Stored dataset items:

- Opening Delimiter -

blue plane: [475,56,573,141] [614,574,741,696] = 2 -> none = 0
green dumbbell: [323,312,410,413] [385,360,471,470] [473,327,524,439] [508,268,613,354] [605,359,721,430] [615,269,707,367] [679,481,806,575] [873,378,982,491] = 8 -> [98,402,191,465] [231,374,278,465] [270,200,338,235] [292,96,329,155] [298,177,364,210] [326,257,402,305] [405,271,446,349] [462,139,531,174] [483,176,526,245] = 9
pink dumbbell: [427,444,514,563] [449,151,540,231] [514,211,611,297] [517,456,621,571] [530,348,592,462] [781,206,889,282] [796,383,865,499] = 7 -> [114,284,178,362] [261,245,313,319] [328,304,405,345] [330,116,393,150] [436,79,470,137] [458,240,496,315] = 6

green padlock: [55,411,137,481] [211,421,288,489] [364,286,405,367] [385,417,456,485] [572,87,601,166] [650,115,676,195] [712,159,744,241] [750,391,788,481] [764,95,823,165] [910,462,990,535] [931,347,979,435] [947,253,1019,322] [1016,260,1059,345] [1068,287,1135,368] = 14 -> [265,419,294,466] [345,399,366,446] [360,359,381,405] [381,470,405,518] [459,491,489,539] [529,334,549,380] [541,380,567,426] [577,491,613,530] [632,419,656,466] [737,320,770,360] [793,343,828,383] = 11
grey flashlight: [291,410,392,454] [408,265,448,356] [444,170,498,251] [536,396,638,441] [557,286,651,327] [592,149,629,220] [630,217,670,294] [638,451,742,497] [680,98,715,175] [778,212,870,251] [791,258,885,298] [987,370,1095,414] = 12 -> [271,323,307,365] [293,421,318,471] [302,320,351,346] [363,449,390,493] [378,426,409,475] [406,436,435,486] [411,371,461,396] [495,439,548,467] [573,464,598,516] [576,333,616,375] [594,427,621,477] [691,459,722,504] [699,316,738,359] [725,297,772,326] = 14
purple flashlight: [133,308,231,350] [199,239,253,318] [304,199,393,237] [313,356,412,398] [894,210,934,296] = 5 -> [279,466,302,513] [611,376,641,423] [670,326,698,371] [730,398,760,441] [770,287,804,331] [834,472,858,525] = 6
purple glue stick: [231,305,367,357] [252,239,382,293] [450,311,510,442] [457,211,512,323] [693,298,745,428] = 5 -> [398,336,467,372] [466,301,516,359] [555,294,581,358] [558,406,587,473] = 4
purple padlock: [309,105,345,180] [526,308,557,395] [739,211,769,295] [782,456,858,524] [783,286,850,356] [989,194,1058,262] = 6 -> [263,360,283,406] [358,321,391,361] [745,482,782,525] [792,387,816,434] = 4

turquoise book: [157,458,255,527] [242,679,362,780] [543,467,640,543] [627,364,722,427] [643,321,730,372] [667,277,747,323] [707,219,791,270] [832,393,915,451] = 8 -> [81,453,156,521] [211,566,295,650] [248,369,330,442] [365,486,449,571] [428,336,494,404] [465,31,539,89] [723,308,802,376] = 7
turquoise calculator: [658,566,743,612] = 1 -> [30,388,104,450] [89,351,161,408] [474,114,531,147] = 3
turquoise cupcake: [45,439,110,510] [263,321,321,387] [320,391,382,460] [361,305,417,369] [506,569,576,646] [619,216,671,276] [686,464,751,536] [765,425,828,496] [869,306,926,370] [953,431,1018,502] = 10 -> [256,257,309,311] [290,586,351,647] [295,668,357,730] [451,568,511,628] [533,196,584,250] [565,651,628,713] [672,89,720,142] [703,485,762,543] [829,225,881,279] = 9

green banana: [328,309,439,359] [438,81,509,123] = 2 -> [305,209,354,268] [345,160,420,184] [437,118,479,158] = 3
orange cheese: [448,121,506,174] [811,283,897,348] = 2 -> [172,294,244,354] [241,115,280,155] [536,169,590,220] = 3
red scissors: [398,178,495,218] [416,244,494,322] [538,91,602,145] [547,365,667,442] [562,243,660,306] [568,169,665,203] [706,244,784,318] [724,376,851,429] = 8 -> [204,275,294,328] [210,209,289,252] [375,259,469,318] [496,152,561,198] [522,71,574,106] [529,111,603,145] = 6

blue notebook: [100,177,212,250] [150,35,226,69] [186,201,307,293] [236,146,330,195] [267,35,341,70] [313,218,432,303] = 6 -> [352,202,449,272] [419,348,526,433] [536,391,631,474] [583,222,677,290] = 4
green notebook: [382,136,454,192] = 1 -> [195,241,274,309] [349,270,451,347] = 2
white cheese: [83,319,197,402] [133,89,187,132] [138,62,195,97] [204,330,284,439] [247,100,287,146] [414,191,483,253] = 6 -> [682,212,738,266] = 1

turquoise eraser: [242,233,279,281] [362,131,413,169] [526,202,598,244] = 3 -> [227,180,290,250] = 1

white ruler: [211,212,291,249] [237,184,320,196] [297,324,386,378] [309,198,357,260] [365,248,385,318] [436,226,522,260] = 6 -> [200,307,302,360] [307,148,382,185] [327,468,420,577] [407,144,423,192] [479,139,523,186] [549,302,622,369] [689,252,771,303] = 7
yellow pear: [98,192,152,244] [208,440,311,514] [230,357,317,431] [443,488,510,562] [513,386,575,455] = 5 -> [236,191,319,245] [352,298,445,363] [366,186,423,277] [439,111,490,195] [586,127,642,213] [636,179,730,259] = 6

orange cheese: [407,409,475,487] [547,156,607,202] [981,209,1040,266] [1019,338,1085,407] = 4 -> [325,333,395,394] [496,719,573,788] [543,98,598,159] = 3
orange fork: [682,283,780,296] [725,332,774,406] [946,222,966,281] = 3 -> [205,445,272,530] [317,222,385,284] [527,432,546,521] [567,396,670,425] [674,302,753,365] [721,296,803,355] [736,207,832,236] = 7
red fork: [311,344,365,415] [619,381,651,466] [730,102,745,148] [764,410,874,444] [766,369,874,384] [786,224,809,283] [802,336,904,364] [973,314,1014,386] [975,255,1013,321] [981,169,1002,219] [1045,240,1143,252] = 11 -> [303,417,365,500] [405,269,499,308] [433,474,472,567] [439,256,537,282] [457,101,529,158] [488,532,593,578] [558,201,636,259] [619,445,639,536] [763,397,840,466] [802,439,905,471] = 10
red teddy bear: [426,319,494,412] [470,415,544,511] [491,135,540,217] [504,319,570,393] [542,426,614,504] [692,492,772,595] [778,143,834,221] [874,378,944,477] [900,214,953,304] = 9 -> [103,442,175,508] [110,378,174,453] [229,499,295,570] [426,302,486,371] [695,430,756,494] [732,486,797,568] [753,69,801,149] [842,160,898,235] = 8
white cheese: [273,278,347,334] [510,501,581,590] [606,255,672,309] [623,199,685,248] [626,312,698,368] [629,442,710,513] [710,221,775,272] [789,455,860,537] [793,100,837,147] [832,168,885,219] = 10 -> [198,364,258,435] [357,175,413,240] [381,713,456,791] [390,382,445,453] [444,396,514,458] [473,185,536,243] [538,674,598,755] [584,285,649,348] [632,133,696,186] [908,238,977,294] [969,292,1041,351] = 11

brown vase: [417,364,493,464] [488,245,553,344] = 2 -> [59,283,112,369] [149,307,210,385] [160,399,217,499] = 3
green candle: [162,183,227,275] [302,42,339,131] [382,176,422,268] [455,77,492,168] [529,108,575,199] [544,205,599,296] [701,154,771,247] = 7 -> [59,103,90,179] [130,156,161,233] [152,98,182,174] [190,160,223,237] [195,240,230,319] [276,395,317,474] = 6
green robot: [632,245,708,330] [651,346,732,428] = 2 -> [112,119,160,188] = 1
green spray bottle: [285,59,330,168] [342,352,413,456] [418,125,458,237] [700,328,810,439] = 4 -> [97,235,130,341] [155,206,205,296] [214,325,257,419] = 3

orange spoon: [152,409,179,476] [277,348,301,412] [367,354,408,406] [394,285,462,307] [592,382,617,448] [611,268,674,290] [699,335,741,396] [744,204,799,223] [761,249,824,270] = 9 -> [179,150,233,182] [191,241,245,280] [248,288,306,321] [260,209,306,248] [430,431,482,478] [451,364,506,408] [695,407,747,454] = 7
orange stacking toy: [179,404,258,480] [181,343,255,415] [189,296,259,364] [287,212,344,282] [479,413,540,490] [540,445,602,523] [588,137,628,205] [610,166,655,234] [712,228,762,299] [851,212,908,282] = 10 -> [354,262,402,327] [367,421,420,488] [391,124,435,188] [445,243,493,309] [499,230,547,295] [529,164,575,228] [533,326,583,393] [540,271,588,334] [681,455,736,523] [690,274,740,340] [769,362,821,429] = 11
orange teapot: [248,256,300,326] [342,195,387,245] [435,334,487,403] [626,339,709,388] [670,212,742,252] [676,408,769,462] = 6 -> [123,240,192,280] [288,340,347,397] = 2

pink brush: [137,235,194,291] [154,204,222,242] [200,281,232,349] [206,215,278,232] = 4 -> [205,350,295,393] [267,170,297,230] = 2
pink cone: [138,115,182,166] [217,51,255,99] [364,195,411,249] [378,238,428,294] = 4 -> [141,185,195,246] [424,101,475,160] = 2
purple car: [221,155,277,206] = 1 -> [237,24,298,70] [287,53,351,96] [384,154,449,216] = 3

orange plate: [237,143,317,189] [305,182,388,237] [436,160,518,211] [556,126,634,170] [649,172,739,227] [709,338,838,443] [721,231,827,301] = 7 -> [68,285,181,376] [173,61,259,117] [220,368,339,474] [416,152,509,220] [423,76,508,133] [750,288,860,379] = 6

- Closing Delimiter -

● ACTION ITEM: For this task, write out exactly the lines of the entries above, starting at the line with "green robot: [632,245,708,330]" and ending at the line with "purple car: [221,155,277,206]", both included, and no others.

● WRITTEN SOLUTION:
green robot: [632,245,708,330] [651,346,732,428] = 2 -> [112,119,160,188] = 1
green spray bottle: [285,59,330,168] [342,352,413,456] [418,125,458,237] [700,328,810,439] = 4 -> [97,235,130,341] [155,206,205,296] [214,325,257,419] = 3

orange spoon: [152,409,179,476] [277,348,301,412] [367,354,408,406] [394,285,462,307] [592,382,617,448] [611,268,674,290] [699,335,741,396] [744,204,799,223] [761,249,824,270] = 9 -> [179,150,233,182] [191,241,245,280] [248,288,306,321] [260,209,306,248] [430,431,482,478] [451,364,506,408] [695,407,747,454] = 7
orange stacking toy: [179,404,258,480] [181,343,255,415] [189,296,259,364] [287,212,344,282] [479,413,540,490] [540,445,602,523] [588,137,628,205] [610,166,655,234] [712,228,762,299] [851,212,908,282] = 10 -> [354,262,402,327] [367,421,420,488] [391,124,435,188] [445,243,493,309] [499,230,547,295] [529,164,575,228] [533,326,583,393] [540,271,588,334] [681,455,736,523] [690,274,740,340] [769,362,821,429] = 11
orange teapot: [248,256,300,326] [342,195,387,245] [435,334,487,403] [626,339,709,388] [670,212,742,252] [676,408,769,462] = 6 -> [123,240,192,280] [288,340,347,397] = 2

pink brush: [137,235,194,291] [154,204,222,242] [200,281,232,349] [206,215,278,232] = 4 -> [205,350,295,393] [267,170,297,230] = 2
pink cone: [138,115,182,166] [217,51,255,99] [364,195,411,249] [378,238,428,294] = 4 -> [141,185,195,246] [424,101,475,160] = 2
purple car: [221,155,277,206] = 1 -> [237,24,298,70] [287,53,351,96] [384,154,449,216] = 3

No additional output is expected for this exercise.